* [THE PROBLEM] Look through the data below and extract, unchanged, the lines from the one that contains "R2: none -> 560k (NET4, NET13)" to the one that contains "D1: LED yellow", both included.

* [DATASET RECORDS]
↓↓↓

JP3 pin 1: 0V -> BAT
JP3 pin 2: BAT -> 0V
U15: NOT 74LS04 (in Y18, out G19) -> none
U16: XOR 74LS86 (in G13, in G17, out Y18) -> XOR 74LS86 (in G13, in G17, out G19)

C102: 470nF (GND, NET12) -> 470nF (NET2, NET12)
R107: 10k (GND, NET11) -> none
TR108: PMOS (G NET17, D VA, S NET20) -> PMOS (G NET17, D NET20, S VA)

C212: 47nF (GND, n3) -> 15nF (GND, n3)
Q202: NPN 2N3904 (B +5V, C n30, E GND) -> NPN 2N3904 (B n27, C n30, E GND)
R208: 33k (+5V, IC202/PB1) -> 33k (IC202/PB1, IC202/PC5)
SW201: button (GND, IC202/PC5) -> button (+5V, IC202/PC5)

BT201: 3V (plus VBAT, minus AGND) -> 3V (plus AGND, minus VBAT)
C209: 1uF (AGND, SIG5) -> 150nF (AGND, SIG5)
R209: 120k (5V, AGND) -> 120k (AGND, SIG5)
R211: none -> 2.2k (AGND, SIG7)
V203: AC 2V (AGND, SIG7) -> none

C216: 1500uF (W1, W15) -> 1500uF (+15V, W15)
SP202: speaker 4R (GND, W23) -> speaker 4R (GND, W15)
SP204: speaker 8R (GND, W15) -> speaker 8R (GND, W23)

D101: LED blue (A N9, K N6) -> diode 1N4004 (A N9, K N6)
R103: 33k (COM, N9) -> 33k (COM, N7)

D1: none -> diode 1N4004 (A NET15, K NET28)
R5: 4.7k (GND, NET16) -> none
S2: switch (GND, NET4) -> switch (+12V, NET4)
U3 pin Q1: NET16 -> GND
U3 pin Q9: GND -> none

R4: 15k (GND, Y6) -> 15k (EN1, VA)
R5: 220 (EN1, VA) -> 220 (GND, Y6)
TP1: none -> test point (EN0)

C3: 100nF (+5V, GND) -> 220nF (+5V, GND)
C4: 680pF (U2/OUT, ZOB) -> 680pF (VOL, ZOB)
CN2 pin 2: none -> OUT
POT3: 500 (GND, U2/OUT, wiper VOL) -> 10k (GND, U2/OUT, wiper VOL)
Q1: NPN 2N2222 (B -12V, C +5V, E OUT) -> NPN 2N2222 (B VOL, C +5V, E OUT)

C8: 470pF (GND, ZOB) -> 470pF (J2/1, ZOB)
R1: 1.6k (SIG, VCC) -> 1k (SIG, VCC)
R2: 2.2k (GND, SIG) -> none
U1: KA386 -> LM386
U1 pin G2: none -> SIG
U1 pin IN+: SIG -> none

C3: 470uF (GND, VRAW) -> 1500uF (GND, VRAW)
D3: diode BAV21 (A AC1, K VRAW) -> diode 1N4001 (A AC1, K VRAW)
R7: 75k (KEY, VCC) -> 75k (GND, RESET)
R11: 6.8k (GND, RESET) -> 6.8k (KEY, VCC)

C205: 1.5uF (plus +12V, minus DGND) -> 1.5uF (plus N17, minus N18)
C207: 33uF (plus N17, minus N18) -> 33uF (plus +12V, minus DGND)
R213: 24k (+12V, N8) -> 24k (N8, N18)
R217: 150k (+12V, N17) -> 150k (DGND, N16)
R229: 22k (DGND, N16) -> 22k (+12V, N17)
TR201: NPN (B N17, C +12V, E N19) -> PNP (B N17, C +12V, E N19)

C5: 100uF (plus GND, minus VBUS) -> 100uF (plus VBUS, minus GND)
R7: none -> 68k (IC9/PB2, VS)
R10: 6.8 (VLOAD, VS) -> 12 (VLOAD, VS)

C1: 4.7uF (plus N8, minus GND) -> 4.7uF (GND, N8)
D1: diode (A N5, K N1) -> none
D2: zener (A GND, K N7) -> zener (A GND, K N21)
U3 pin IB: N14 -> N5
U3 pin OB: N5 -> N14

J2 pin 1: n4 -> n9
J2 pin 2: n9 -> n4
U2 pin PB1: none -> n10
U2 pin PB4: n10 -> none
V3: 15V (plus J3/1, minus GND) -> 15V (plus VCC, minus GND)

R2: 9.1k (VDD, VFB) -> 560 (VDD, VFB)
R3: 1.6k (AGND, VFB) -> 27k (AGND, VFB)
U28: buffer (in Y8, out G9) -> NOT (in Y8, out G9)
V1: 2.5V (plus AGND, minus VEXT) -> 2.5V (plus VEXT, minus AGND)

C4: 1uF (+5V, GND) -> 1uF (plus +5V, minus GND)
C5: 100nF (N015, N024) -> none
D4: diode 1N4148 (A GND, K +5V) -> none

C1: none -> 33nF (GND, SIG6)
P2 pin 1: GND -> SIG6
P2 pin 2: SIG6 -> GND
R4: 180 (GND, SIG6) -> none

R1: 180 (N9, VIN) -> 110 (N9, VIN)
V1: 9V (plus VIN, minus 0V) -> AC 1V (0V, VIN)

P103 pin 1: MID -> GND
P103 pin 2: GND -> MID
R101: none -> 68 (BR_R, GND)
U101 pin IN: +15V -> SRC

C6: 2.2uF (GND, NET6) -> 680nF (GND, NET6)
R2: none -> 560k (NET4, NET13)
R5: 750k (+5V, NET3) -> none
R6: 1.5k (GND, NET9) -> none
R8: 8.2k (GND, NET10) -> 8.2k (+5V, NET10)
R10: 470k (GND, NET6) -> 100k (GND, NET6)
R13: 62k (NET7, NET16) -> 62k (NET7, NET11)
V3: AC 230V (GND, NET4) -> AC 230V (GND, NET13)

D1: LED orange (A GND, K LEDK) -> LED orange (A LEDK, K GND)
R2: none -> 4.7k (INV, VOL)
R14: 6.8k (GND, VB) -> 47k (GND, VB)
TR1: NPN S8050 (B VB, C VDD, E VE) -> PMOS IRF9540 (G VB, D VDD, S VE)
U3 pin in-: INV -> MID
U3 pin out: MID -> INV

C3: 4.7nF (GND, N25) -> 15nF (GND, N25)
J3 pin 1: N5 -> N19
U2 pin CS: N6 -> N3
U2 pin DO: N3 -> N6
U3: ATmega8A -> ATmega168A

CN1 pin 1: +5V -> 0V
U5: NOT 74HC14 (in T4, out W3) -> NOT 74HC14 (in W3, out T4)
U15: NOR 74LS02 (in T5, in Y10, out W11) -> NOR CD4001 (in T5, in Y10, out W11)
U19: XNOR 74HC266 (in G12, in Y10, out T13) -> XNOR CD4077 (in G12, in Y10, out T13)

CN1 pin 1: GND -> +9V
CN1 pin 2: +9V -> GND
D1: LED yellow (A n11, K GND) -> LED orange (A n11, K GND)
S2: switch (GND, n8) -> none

↑↑↑

* [ANSWER TO THE EXERCISE]
R2: none -> 560k (NET4, NET13)
R5: 750k (+5V, NET3) -> none
R6: 1.5k (GND, NET9) -> none
R8: 8.2k (GND, NET10) -> 8.2k (+5V, NET10)
R10: 470k (GND, NET6) -> 100k (GND, NET6)
R13: 62k (NET7, NET16) -> 62k (NET7, NET11)
V3: AC 230V (GND, NET4) -> AC 230V (GND, NET13)

D1: LED orange (A GND, K LEDK) -> LED orange (A LEDK, K GND)
R2: none -> 4.7k (INV, VOL)
R14: 6.8k (GND, VB) -> 47k (GND, VB)
TR1: NPN S8050 (B VB, C VDD, E VE) -> PMOS IRF9540 (G VB, D VDD, S VE)
U3 pin in-: INV -> MID
U3 pin out: MID -> INV

C3: 4.7nF (GND, N25) -> 15nF (GND, N25)
J3 pin 1: N5 -> N19
U2 pin CS: N6 -> N3
U2 pin DO: N3 -> N6
U3: ATmega8A -> ATmega168A

CN1 pin 1: +5V -> 0V
U5: NOT 74HC14 (in T4, out W3) -> NOT 74HC14 (in W3, out T4)
U15: NOR 74LS02 (in T5, in Y10, out W11) -> NOR CD4001 (in T5, in Y10, out W11)
U19: XNOR 74HC266 (in G12, in Y10, out T13) -> XNOR CD4077 (in G12, in Y10, out T13)

CN1 pin 1: GND -> +9V
CN1 pin 2: +9V -> GND
D1: LED yellow (A n11, K GND) -> LED orange (A n11, K GND)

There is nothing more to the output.